Start of PROVIDED RECORDS

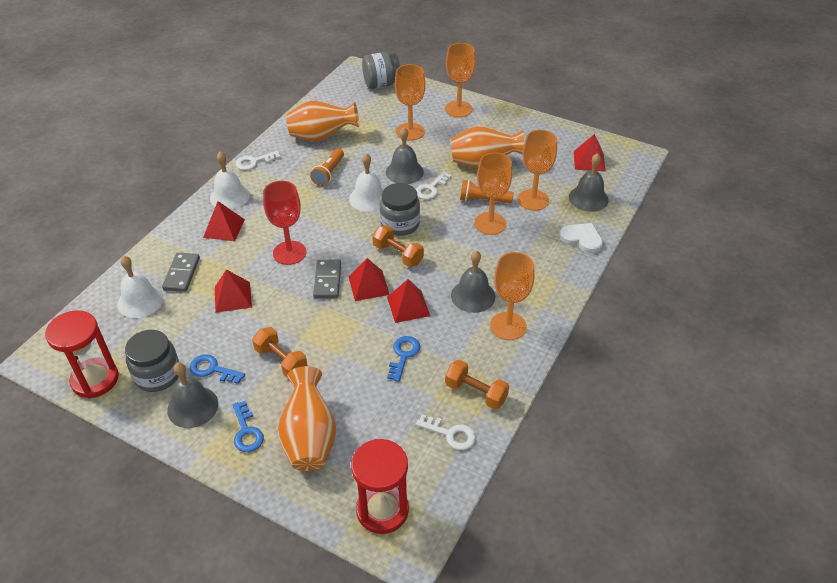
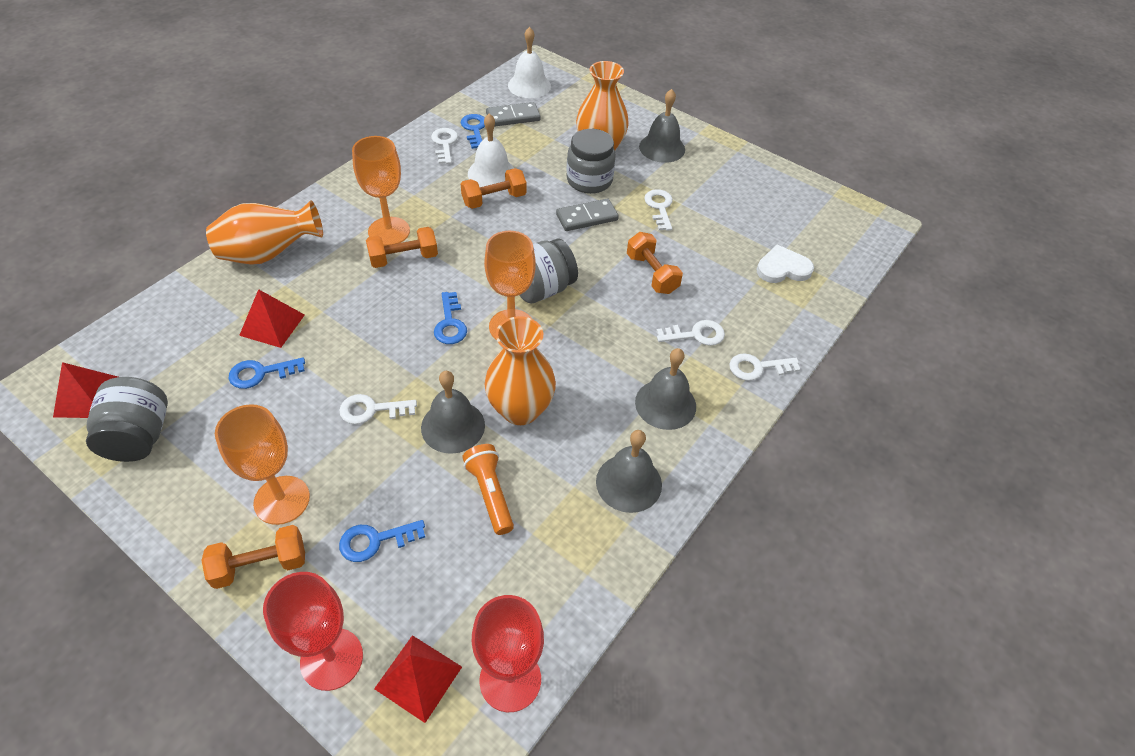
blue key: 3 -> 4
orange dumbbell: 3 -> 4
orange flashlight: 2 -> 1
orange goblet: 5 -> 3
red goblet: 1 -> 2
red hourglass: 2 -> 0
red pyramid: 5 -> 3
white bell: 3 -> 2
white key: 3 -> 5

End of PROVIDED RECORDS
Start of PROVIDED RECORDS

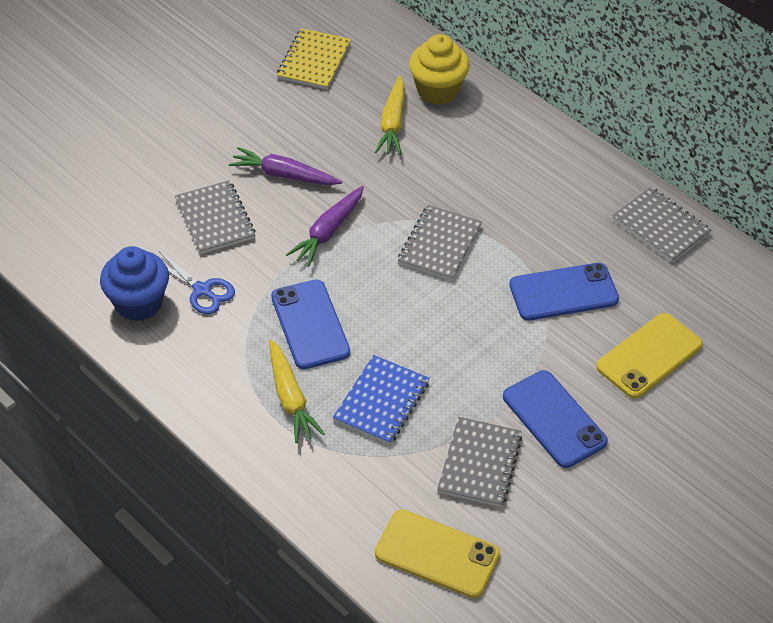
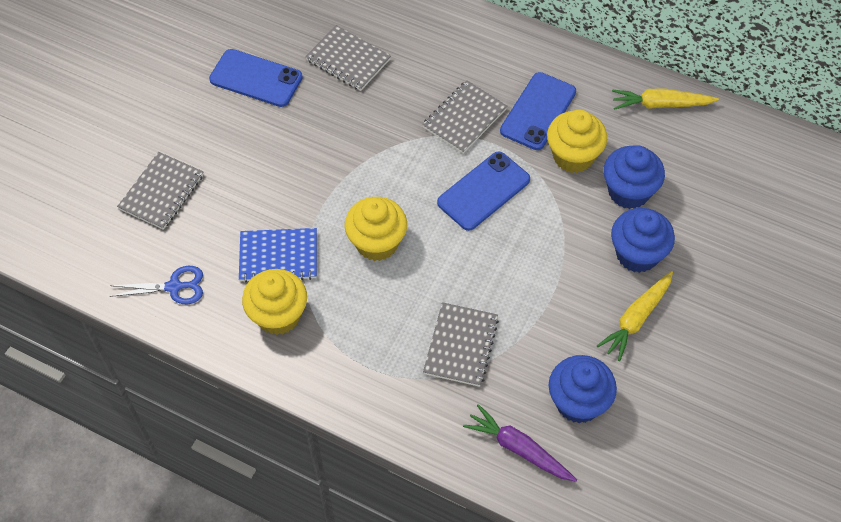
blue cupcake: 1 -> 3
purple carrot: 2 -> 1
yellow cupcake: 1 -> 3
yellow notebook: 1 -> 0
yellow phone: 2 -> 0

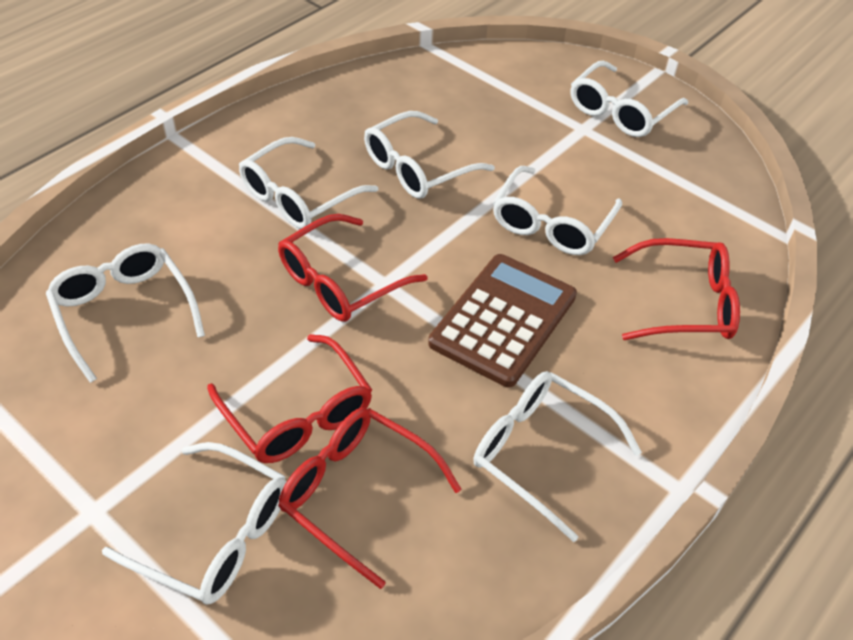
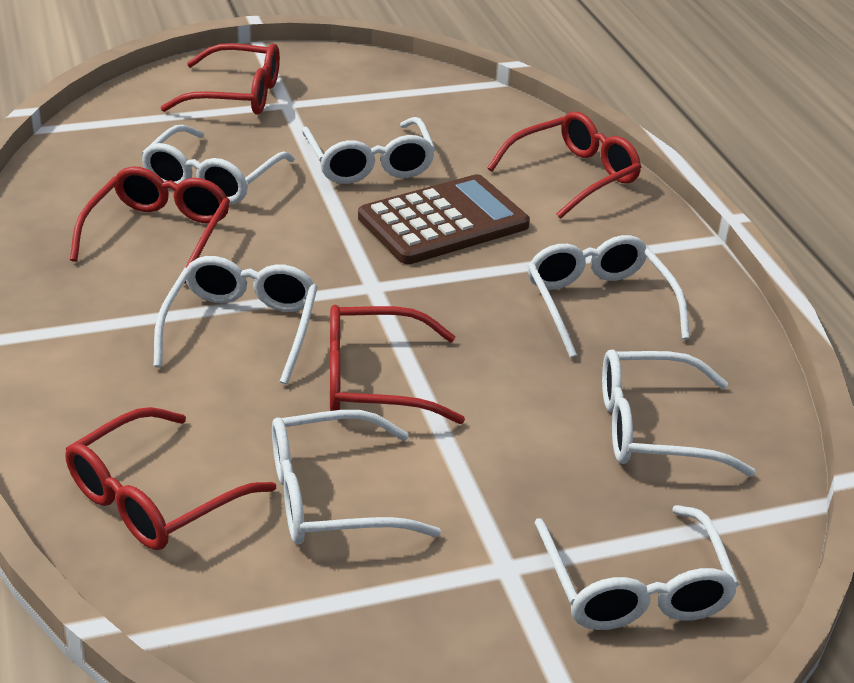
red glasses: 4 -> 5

End of PROVIDED RECORDS

* _ASSIGNMENT_:
From the data above, return only the lines starting at the line that holds "purple carrot: 2 -> 1" and ending at the line that holds "red glasses: 4 -> 5", word for word and without pictures.

* _OUTPUT OF THE TASK_:
purple carrot: 2 -> 1
yellow cupcake: 1 -> 3
yellow notebook: 1 -> 0
yellow phone: 2 -> 0

red glasses: 4 -> 5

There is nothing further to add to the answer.